Description of the task -> Please give the lines below again exactly as they stand, from the one that contains "BT2 pin RXD: D12 -> D26" up to and including the one that contains "SD pin SCK: D2 -> D18", leaving all pictures out.

Material for the task ->
◇ ◇ ◇ ◇
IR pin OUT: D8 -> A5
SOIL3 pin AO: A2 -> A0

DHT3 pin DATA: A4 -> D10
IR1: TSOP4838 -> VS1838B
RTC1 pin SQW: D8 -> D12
◇ ◇ ◇ ◇
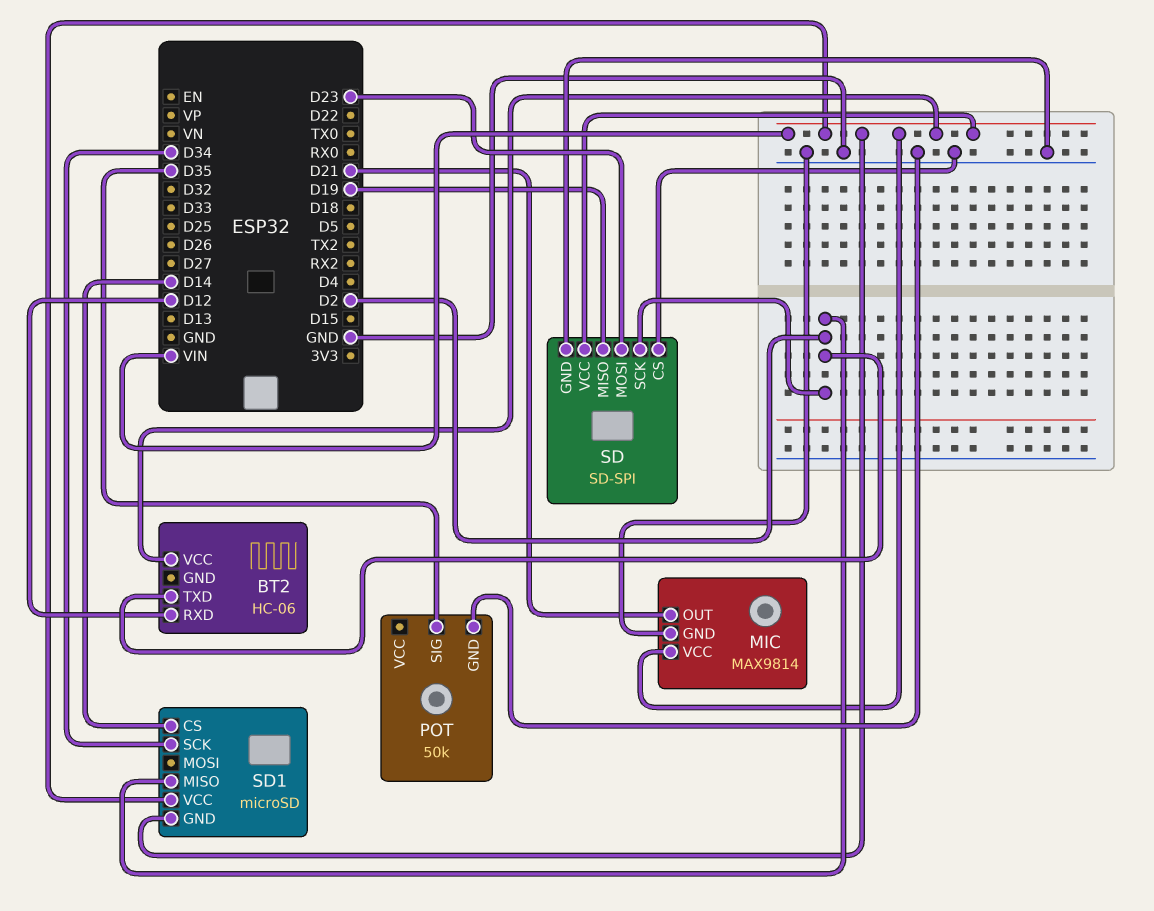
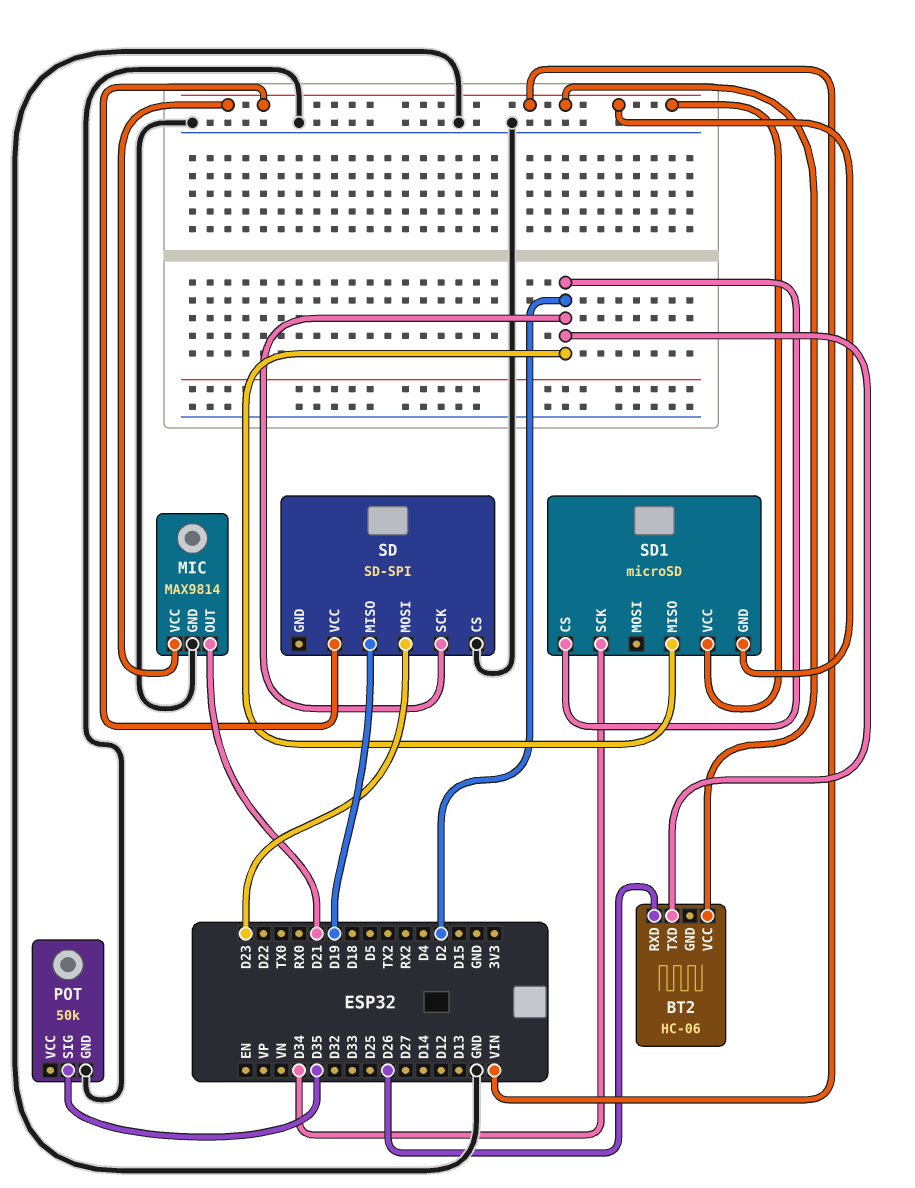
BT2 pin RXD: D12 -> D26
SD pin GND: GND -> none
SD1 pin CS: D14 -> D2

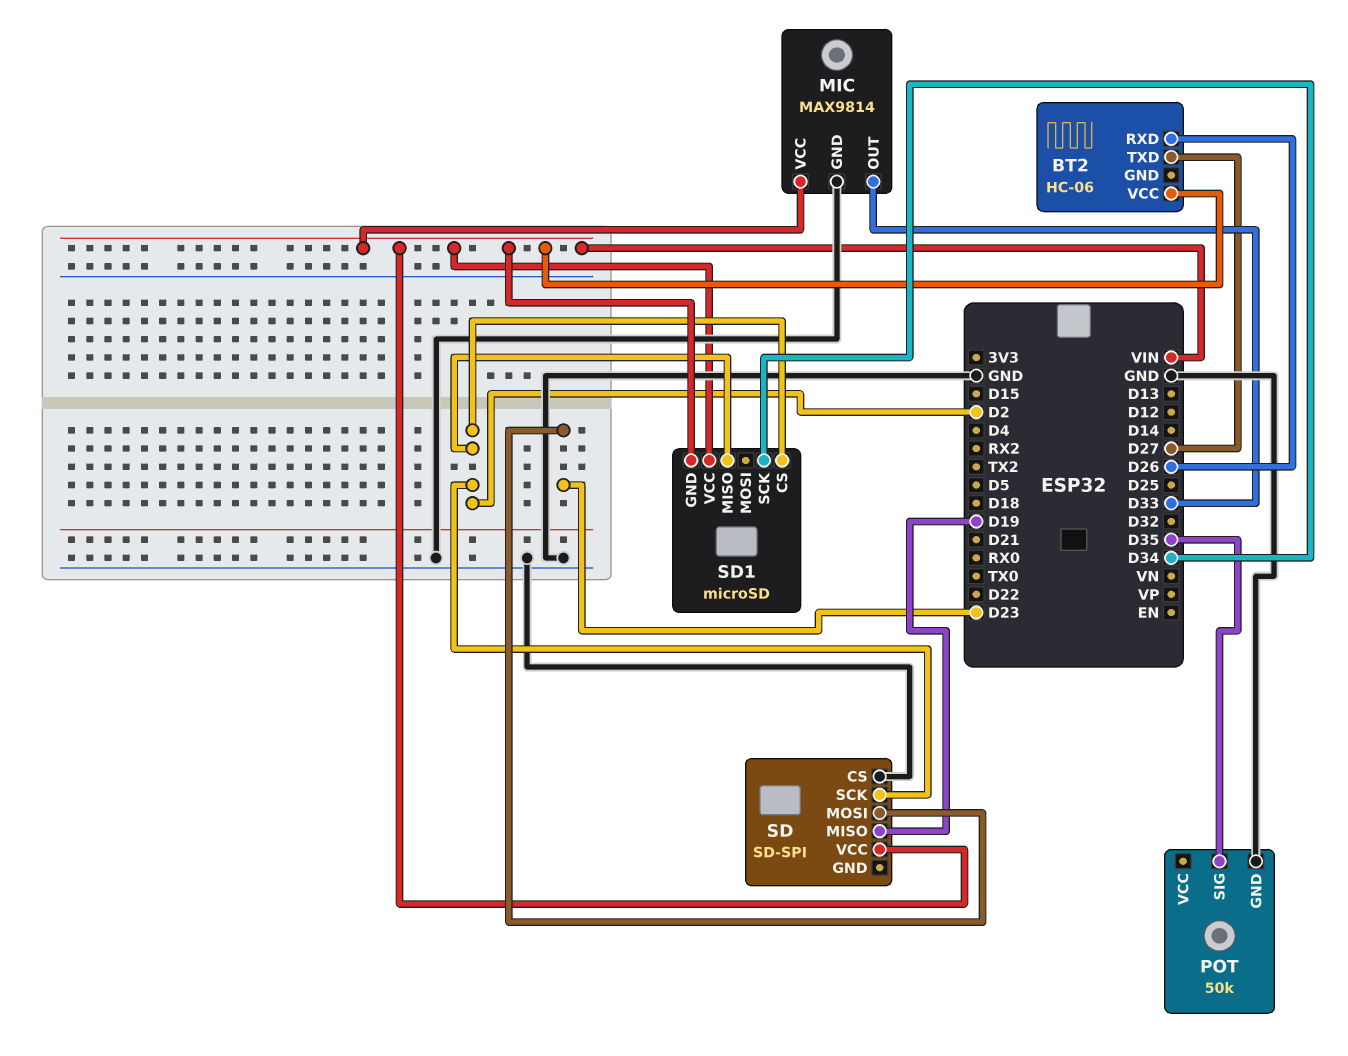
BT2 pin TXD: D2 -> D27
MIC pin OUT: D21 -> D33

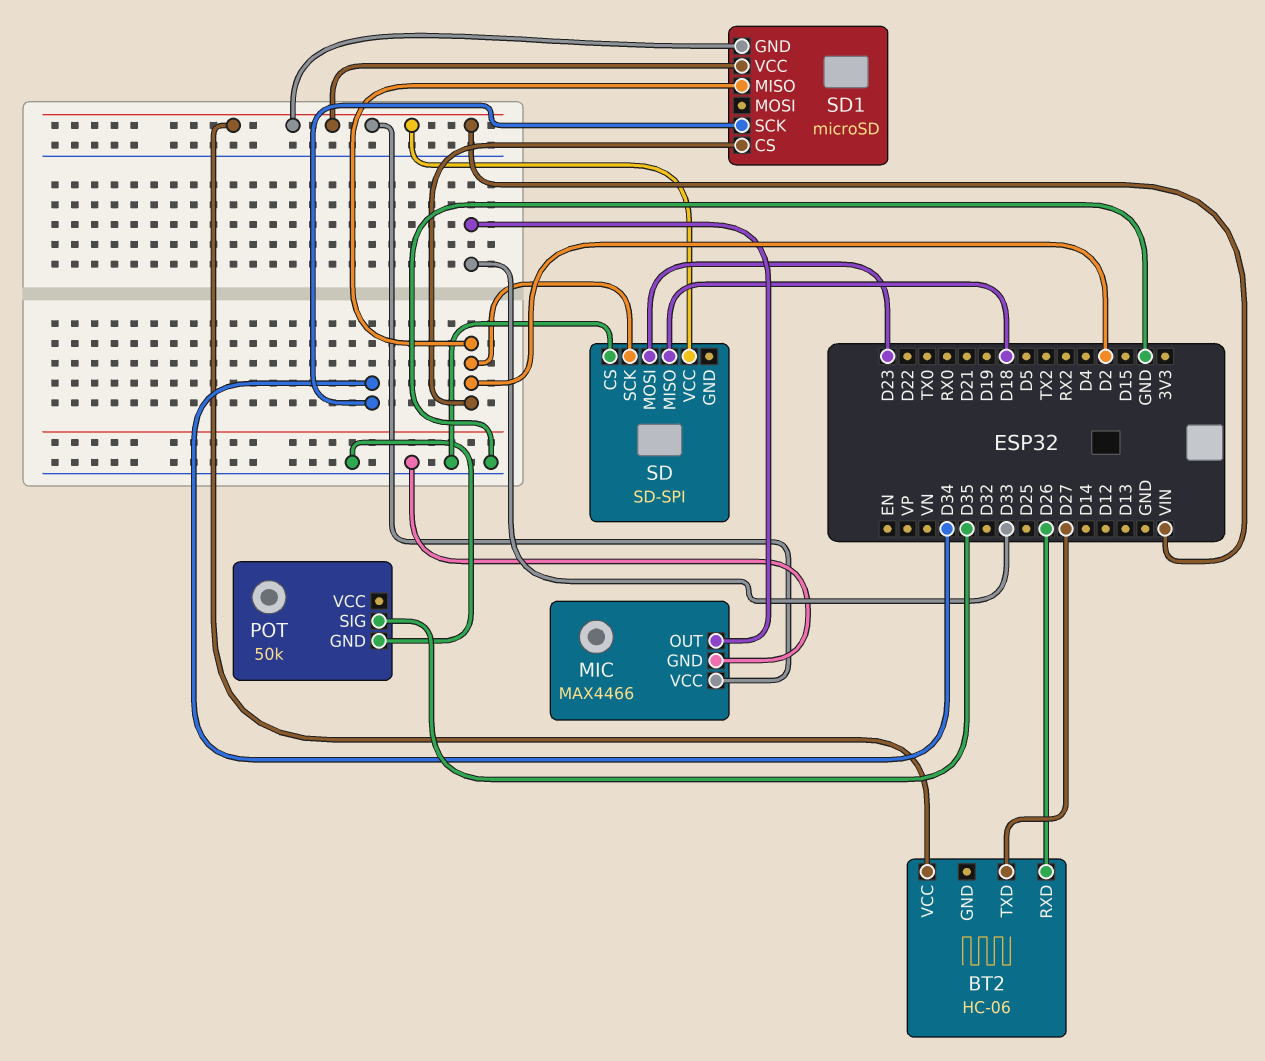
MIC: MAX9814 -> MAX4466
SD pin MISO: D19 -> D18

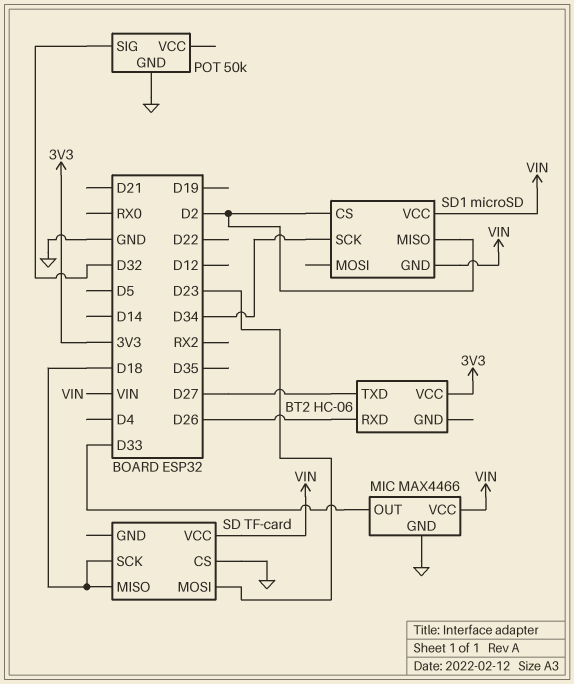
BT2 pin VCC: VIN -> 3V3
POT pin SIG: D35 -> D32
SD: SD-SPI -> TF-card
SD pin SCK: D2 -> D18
◇ ◇ ◇ ◇
Written solution ->
BT2 pin RXD: D12 -> D26
SD pin GND: GND -> none
SD1 pin CS: D14 -> D2

BT2 pin TXD: D2 -> D27
MIC pin OUT: D21 -> D33

MIC: MAX9814 -> MAX4466
SD pin MISO: D19 -> D18

BT2 pin VCC: VIN -> 3V3
POT pin SIG: D35 -> D32
SD: SD-SPI -> TF-card
SD pin SCK: D2 -> D18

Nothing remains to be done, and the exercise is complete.